How to complete this task
Write down the listing again exactly as it appears below, without its pictures.

(Raw data)

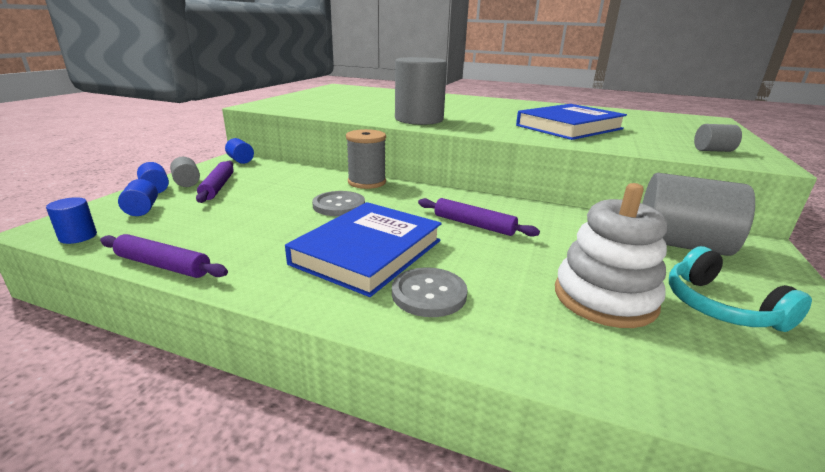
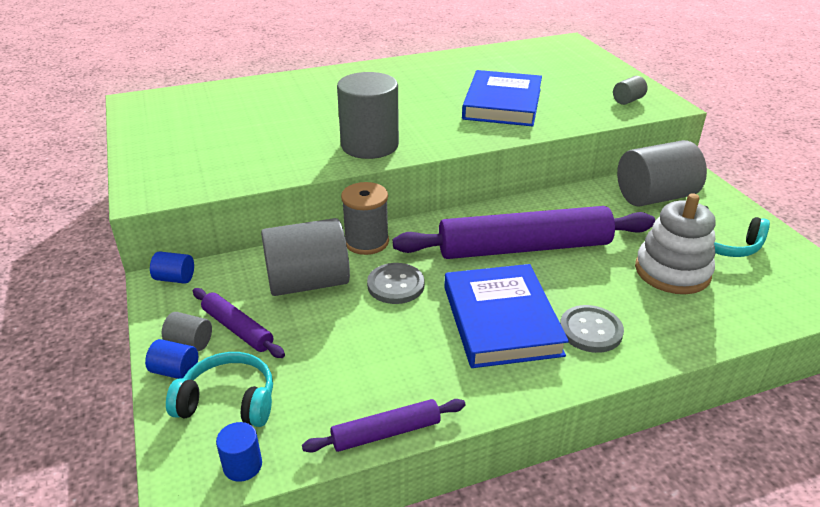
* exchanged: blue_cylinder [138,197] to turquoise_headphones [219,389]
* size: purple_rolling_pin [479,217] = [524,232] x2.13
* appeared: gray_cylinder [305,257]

(End Raw data)

Output below
* exchanged: blue_cylinder [138,197] to turquoise_headphones [219,389]
* size: purple_rolling_pin [479,217] = [524,232] x2.13
* appeared: gray_cylinder [305,257]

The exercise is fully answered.